Exercise description - List each line of the material below that contains the word "corresponding", copying every such line in full.

Stored entries -
----
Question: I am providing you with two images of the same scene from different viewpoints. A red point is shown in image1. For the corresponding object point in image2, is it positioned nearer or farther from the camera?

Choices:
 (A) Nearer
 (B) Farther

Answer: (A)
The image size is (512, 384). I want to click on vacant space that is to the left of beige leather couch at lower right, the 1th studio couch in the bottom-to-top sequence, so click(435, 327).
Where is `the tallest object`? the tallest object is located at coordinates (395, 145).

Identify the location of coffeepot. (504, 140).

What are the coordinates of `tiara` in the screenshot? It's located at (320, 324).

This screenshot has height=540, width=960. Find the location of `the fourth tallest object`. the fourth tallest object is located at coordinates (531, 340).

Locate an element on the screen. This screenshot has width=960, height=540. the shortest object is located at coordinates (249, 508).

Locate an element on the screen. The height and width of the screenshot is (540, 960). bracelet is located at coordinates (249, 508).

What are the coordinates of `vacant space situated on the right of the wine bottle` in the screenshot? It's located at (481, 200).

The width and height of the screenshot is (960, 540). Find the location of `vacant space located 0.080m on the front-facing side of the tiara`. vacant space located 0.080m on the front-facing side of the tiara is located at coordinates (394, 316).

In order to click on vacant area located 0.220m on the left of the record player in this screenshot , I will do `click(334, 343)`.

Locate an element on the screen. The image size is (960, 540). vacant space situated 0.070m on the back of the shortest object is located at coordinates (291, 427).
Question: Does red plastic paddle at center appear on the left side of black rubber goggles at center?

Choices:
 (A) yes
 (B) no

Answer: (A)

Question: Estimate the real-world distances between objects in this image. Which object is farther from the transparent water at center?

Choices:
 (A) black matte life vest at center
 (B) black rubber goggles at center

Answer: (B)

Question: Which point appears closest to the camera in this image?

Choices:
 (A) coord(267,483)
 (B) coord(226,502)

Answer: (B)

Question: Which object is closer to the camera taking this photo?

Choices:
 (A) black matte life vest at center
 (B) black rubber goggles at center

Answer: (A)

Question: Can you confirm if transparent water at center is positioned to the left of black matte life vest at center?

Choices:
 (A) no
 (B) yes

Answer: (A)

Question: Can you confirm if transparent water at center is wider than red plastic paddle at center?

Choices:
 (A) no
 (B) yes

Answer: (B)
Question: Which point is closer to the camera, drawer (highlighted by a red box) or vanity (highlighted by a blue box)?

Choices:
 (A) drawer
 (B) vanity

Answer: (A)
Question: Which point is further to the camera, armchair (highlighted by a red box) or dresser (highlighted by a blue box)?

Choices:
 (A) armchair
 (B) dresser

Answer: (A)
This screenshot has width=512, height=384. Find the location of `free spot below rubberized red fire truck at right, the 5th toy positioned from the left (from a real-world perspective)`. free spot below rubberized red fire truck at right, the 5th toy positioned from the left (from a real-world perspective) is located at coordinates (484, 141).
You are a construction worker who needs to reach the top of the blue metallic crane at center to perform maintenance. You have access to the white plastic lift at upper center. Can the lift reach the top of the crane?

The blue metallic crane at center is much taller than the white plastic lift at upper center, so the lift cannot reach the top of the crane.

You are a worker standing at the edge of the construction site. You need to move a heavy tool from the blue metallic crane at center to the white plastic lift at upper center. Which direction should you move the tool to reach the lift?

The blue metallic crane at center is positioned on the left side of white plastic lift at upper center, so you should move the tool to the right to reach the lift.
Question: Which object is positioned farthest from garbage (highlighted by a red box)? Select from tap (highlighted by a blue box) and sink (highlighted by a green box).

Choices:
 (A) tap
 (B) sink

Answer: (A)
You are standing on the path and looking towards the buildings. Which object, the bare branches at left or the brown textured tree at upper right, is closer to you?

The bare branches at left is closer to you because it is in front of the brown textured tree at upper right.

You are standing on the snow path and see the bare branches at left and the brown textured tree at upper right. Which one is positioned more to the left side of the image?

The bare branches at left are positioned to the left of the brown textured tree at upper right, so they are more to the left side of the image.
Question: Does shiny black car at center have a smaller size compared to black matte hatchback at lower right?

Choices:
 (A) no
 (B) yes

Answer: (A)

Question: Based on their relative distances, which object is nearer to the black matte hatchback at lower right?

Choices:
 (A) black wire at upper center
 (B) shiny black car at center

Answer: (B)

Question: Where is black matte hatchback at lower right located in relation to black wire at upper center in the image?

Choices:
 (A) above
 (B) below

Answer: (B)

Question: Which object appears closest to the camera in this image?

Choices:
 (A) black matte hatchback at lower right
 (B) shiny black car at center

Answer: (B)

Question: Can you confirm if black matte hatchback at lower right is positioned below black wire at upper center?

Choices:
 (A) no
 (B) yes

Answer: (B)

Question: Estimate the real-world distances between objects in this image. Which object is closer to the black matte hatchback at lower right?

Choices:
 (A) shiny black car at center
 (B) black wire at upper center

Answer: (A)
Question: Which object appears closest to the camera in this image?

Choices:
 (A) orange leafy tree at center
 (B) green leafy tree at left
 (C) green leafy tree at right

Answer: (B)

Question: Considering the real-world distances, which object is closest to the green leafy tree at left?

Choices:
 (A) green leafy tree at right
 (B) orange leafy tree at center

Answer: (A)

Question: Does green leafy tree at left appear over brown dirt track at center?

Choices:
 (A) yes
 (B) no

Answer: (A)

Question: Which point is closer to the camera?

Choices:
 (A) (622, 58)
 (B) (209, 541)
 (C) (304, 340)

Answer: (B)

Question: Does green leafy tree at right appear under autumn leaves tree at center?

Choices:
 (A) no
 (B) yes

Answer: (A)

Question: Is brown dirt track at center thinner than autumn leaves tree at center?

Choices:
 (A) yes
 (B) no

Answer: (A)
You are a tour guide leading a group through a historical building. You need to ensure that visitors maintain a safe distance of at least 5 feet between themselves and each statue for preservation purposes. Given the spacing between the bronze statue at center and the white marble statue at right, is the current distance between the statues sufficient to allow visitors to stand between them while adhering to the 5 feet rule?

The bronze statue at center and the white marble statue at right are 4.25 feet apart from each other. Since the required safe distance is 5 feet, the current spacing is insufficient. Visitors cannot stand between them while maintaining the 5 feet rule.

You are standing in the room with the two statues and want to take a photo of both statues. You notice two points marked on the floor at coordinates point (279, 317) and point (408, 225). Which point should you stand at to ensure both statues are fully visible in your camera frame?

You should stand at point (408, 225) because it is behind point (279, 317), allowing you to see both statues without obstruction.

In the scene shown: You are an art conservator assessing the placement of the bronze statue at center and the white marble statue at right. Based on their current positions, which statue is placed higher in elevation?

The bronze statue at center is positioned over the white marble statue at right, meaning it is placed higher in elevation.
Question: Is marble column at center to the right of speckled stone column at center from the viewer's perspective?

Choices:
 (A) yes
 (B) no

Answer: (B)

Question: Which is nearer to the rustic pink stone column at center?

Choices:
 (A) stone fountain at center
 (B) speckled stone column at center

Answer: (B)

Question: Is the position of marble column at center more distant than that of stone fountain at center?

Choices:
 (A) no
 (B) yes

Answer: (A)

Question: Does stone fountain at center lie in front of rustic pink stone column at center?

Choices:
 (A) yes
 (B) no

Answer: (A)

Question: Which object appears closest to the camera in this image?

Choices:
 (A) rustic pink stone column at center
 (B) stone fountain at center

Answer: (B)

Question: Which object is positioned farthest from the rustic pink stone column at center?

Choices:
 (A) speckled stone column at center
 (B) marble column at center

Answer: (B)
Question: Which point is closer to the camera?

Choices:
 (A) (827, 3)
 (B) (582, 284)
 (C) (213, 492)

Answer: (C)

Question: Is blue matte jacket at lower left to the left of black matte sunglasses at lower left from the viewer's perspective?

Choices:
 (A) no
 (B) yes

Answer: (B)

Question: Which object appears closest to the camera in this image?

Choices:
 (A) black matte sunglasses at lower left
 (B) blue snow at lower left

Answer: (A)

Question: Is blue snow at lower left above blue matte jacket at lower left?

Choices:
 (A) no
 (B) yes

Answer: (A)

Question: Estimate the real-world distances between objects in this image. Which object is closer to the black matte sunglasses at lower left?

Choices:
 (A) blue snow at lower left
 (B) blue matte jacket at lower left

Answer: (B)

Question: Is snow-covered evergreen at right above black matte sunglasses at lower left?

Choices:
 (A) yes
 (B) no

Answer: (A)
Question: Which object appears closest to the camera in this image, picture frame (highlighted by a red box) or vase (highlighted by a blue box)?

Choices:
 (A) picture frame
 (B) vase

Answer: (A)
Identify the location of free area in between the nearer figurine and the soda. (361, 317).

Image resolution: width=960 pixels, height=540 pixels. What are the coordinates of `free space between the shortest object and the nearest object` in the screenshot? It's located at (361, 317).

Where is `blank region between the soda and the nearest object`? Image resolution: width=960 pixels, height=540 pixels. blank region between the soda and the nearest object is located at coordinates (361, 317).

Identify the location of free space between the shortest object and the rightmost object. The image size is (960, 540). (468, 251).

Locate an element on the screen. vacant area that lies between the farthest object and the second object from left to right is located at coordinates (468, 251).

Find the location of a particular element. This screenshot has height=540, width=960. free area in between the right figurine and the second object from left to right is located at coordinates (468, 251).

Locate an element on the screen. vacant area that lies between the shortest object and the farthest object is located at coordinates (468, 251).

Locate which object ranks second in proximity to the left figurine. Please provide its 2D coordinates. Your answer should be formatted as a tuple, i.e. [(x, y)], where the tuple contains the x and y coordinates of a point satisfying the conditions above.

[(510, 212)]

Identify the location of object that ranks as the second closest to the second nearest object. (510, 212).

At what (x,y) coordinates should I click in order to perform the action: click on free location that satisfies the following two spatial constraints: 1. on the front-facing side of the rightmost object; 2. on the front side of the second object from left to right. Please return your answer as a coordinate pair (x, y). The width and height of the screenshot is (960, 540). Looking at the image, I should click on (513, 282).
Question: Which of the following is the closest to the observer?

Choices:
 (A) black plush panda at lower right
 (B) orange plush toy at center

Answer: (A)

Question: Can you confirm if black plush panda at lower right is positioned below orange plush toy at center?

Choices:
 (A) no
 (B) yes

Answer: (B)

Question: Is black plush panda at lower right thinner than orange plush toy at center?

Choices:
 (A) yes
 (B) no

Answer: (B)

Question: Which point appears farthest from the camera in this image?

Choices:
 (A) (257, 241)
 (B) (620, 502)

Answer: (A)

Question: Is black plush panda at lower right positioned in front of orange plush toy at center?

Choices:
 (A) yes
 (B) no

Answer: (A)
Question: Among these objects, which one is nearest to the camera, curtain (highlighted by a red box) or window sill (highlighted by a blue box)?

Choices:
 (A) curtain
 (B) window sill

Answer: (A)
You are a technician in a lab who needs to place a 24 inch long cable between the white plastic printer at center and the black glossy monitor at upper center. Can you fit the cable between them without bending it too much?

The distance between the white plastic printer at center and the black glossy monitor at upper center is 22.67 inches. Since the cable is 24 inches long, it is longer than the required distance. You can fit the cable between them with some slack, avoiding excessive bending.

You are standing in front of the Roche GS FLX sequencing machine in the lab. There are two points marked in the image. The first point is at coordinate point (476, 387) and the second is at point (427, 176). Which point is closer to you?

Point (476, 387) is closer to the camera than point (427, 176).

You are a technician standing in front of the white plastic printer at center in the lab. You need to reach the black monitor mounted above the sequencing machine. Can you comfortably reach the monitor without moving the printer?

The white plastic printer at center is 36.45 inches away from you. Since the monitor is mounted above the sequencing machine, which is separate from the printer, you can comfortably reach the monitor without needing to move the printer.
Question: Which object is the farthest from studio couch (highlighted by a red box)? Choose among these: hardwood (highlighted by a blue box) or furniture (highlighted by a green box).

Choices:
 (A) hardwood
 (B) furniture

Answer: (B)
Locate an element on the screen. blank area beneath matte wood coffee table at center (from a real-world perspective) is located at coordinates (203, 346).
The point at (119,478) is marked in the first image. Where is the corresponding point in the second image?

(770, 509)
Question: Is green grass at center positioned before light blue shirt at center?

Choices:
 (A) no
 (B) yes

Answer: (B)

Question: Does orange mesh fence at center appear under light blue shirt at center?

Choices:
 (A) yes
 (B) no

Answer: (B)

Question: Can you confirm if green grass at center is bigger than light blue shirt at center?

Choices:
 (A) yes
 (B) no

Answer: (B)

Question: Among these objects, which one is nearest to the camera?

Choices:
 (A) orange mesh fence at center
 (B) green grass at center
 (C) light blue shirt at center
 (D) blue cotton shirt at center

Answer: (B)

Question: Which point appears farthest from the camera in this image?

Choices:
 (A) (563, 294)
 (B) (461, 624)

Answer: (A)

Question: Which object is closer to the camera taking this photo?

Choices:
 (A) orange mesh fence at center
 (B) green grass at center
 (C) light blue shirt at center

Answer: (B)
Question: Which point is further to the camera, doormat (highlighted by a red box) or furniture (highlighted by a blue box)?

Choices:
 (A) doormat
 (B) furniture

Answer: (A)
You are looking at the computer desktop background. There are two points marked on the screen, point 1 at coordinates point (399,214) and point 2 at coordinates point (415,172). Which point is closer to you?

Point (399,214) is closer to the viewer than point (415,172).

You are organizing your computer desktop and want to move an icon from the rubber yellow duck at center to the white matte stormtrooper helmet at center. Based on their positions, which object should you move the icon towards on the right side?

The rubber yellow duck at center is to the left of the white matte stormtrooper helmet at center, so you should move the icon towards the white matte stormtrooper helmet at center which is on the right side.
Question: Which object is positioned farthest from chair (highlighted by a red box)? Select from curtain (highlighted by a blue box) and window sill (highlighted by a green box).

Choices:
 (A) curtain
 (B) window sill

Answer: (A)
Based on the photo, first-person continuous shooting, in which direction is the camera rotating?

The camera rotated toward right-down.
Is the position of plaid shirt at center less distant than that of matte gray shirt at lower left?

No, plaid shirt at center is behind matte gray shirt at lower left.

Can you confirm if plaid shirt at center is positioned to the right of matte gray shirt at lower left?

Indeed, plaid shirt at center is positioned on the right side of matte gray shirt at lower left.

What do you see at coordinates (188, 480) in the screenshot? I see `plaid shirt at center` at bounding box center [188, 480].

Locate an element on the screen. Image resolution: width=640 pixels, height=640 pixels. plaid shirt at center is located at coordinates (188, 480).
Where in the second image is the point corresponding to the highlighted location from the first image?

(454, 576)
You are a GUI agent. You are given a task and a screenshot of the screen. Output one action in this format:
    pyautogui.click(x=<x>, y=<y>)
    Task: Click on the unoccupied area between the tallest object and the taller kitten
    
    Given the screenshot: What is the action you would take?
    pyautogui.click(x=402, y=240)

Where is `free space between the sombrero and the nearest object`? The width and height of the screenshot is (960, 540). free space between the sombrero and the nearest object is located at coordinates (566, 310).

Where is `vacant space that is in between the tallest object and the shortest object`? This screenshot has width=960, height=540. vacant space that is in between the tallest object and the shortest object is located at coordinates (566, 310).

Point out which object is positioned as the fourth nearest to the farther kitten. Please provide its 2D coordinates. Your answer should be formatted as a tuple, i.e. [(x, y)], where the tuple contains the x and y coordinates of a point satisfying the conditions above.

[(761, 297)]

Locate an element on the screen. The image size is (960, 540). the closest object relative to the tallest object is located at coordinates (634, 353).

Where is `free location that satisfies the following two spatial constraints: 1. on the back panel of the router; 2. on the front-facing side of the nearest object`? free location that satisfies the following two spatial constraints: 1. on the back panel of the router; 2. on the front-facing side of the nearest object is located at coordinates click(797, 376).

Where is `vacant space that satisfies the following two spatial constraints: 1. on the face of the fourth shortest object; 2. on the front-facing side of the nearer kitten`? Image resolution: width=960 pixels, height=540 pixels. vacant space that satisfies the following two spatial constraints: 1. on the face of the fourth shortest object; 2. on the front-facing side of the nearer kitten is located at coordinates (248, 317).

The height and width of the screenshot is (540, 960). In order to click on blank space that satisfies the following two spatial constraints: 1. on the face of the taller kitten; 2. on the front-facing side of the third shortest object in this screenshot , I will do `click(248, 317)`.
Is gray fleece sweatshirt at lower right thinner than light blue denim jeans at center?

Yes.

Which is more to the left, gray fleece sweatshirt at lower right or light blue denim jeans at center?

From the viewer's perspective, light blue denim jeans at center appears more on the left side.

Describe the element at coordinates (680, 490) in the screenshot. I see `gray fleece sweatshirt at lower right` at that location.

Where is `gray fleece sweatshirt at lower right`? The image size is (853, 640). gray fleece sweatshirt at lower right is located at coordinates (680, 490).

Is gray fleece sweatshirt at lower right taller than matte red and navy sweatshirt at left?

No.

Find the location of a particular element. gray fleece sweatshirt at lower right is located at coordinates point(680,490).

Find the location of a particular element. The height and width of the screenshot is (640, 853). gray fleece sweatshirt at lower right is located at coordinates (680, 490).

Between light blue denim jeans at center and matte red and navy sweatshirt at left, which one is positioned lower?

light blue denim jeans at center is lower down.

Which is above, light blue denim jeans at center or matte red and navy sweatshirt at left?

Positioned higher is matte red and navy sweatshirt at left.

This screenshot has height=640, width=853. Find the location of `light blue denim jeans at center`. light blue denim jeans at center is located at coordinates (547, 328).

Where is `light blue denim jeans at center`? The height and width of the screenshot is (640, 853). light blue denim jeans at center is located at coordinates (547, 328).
----
Exercise output -
Question: I am providing you with two images of the same scene from different viewpoints. A red point is shown in image1. For the corresponding object point in image2, is it positioned nearer or farther from the camera?
The point at (119,478) is marked in the first image. Where is the corresponding point in the second image?
Where in the second image is the point corresponding to the highlighted location from the first image?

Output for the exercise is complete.